● **Input material**:

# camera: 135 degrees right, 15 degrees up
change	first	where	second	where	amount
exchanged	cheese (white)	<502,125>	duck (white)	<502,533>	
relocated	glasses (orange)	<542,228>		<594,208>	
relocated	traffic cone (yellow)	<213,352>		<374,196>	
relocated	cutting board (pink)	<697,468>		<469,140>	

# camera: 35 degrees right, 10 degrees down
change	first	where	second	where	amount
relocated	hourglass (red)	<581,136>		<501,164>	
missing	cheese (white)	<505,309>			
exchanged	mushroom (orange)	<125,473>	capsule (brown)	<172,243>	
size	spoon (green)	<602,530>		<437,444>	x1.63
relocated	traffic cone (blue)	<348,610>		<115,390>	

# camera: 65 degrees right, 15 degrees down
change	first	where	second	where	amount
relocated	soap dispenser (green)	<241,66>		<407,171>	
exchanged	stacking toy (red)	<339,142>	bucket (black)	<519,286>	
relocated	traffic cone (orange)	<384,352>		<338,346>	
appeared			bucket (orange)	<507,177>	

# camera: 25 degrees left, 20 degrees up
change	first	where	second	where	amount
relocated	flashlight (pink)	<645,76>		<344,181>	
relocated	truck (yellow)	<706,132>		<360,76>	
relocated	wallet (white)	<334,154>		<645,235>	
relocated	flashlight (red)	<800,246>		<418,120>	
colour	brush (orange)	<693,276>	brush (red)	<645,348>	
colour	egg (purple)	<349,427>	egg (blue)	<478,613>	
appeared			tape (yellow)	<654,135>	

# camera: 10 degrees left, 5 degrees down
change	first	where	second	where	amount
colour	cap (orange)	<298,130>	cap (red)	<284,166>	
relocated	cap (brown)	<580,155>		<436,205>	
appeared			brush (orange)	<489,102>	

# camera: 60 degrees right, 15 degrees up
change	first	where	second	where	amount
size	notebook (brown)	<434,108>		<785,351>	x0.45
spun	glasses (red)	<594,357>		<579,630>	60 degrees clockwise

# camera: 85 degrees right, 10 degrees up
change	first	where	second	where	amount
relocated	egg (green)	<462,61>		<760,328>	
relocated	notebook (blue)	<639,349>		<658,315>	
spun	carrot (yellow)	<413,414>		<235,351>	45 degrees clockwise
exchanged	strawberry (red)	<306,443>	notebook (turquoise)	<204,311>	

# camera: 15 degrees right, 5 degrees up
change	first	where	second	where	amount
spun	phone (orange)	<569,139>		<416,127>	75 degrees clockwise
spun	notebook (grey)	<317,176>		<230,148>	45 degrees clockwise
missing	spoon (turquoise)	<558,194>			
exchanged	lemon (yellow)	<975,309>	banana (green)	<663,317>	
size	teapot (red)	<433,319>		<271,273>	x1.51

● **Exercise aim**:
Word for word, return each of the entries.

● **Expected answer**:
# camera: 135 degrees right, 15 degrees up
change	first	where	second	where	amount
exchanged	cheese (white)	<502,125>	duck (white)	<502,533>	
relocated	glasses (orange)	<542,228>		<594,208>	
relocated	traffic cone (yellow)	<213,352>		<374,196>	
relocated	cutting board (pink)	<697,468>		<469,140>	

# camera: 35 degrees right, 10 degrees down
change	first	where	second	where	amount
relocated	hourglass (red)	<581,136>		<501,164>	
missing	cheese (white)	<505,309>			
exchanged	mushroom (orange)	<125,473>	capsule (brown)	<172,243>	
size	spoon (green)	<602,530>		<437,444>	x1.63
relocated	traffic cone (blue)	<348,610>		<115,390>	

# camera: 65 degrees right, 15 degrees down
change	first	where	second	where	amount
relocated	soap dispenser (green)	<241,66>		<407,171>	
exchanged	stacking toy (red)	<339,142>	bucket (black)	<519,286>	
relocated	traffic cone (orange)	<384,352>		<338,346>	
appeared			bucket (orange)	<507,177>	

# camera: 25 degrees left, 20 degrees up
change	first	where	second	where	amount
relocated	flashlight (pink)	<645,76>		<344,181>	
relocated	truck (yellow)	<706,132>		<360,76>	
relocated	wallet (white)	<334,154>		<645,235>	
relocated	flashlight (red)	<800,246>		<418,120>	
colour	brush (orange)	<693,276>	brush (red)	<645,348>	
colour	egg (purple)	<349,427>	egg (blue)	<478,613>	
appeared			tape (yellow)	<654,135>	

# camera: 10 degrees left, 5 degrees down
change	first	where	second	where	amount
colour	cap (orange)	<298,130>	cap (red)	<284,166>	
relocated	cap (brown)	<580,155>		<436,205>	
appeared			brush (orange)	<489,102>	

# camera: 60 degrees right, 15 degrees up
change	first	where	second	where	amount
size	notebook (brown)	<434,108>		<785,351>	x0.45
spun	glasses (red)	<594,357>		<579,630>	60 degrees clockwise

# camera: 85 degrees right, 10 degrees up
change	first	where	second	where	amount
relocated	egg (green)	<462,61>		<760,328>	
relocated	notebook (blue)	<639,349>		<658,315>	
spun	carrot (yellow)	<413,414>		<235,351>	45 degrees clockwise
exchanged	strawberry (red)	<306,443>	notebook (turquoise)	<204,311>	

# camera: 15 degrees right, 5 degrees up
change	first	where	second	where	amount
spun	phone (orange)	<569,139>		<416,127>	75 degrees clockwise
spun	notebook (grey)	<317,176>		<230,148>	45 degrees clockwise
missing	spoon (turquoise)	<558,194>			
exchanged	lemon (yellow)	<975,309>	banana (green)	<663,317>	
size	teapot (red)	<433,319>		<271,273>	x1.51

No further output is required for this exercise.